**Dataset records:**

---

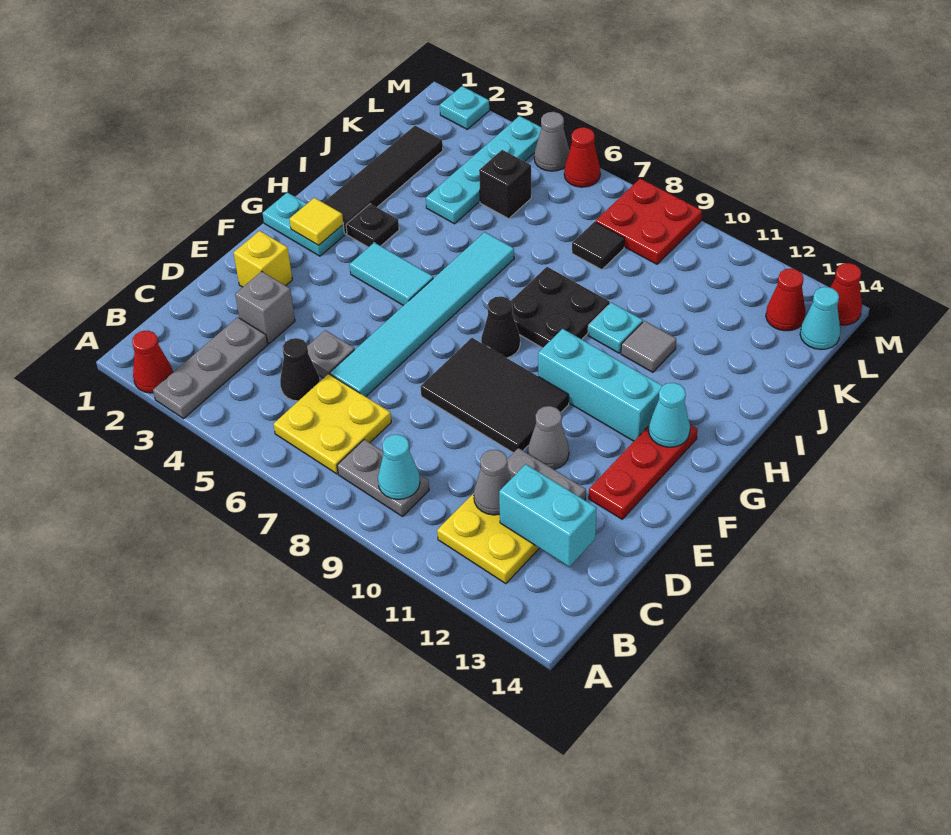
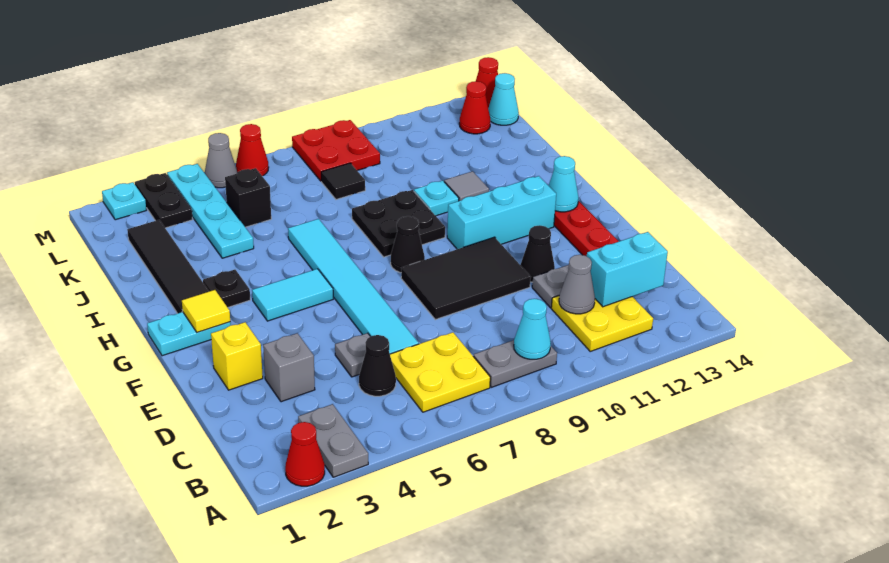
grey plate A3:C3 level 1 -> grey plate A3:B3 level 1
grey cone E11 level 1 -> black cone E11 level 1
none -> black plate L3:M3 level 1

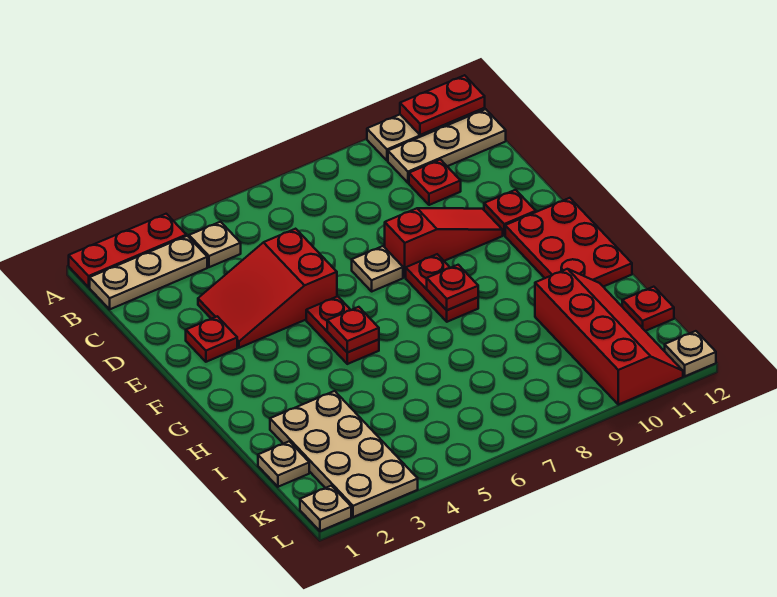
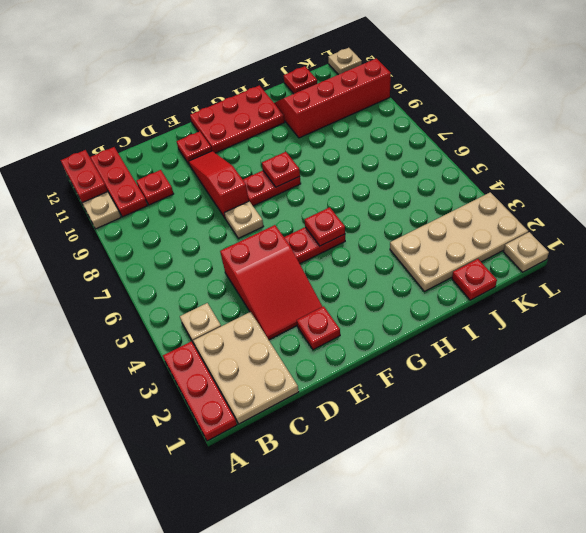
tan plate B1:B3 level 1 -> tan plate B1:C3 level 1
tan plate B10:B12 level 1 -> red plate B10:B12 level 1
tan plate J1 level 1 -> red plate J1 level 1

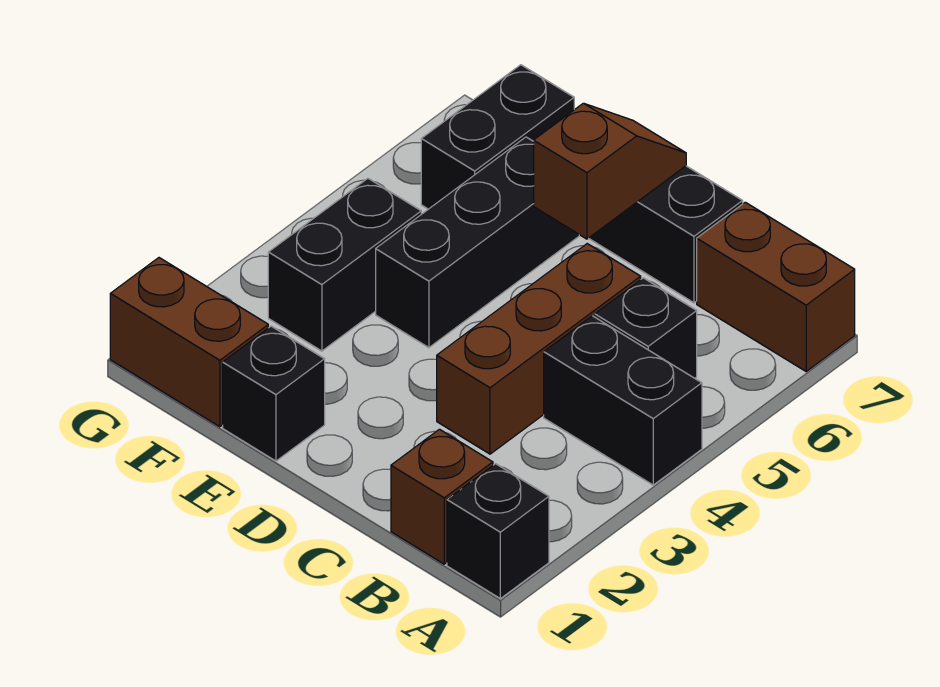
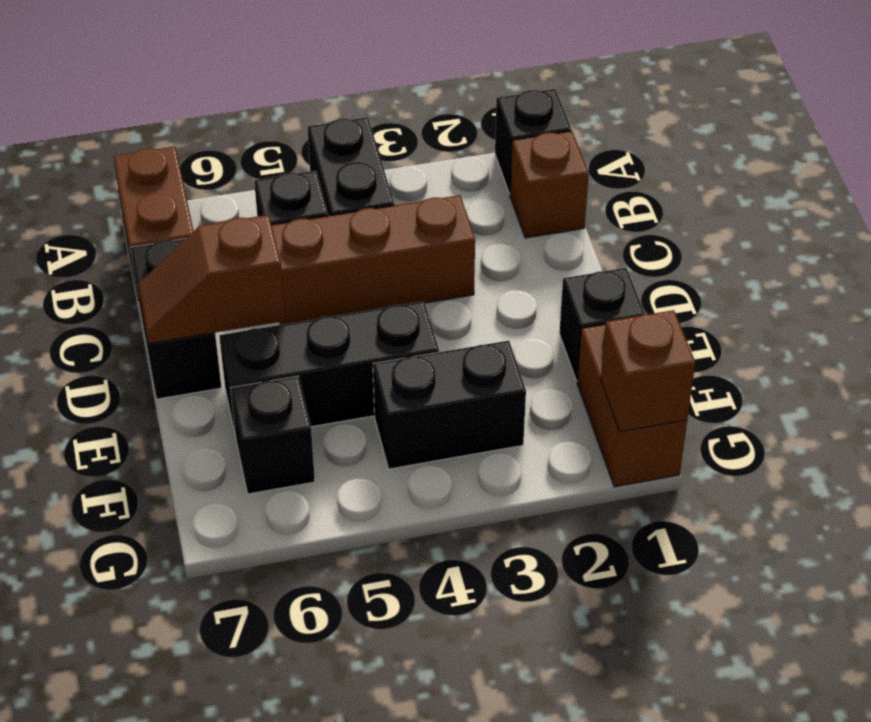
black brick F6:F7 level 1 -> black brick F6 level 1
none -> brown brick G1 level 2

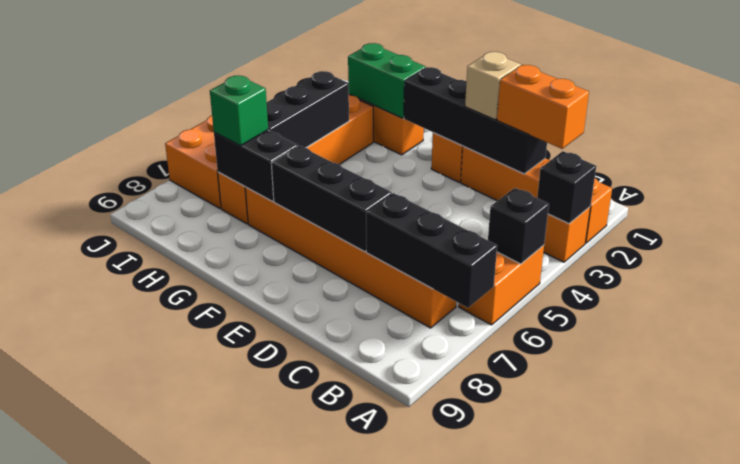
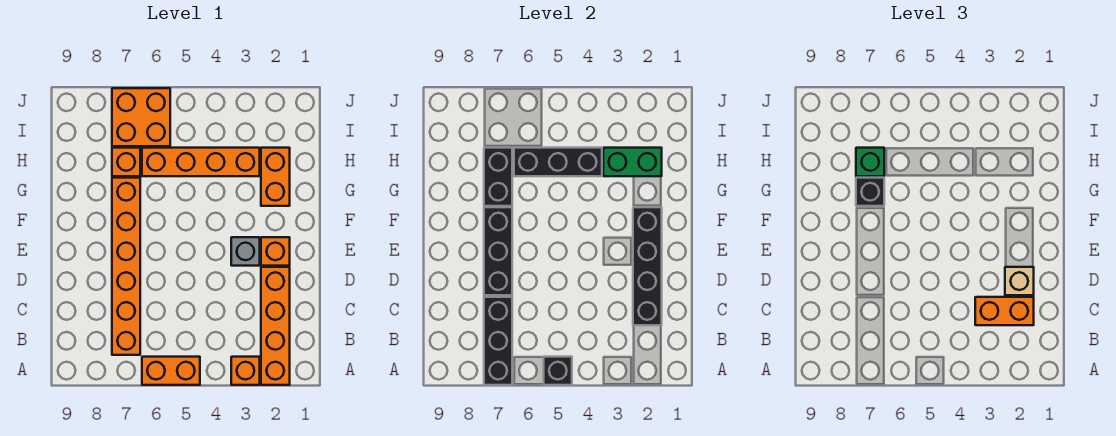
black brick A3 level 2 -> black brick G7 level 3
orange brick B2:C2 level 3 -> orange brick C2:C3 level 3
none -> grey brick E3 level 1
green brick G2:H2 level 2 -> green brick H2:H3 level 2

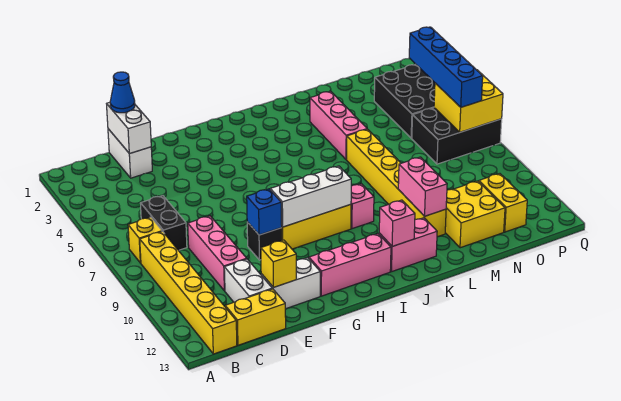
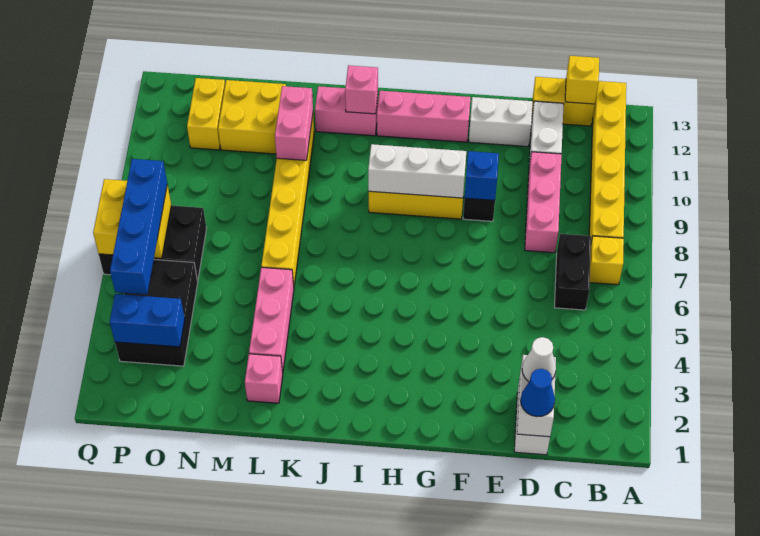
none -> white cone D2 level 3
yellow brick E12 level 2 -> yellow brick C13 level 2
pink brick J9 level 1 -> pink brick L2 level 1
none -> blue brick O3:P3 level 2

---

**Task requirements:**
Please transcribe exactly the lines from the one containing "black brick A3" through the final line of the data, including both, and nothing else. Pictures are to be left out.

**Answer area:**
black brick A3 level 2 -> black brick G7 level 3
orange brick B2:C2 level 3 -> orange brick C2:C3 level 3
none -> grey brick E3 level 1
green brick G2:H2 level 2 -> green brick H2:H3 level 2

none -> white cone D2 level 3
yellow brick E12 level 2 -> yellow brick C13 level 2
pink brick J9 level 1 -> pink brick L2 level 1
none -> blue brick O3:P3 level 2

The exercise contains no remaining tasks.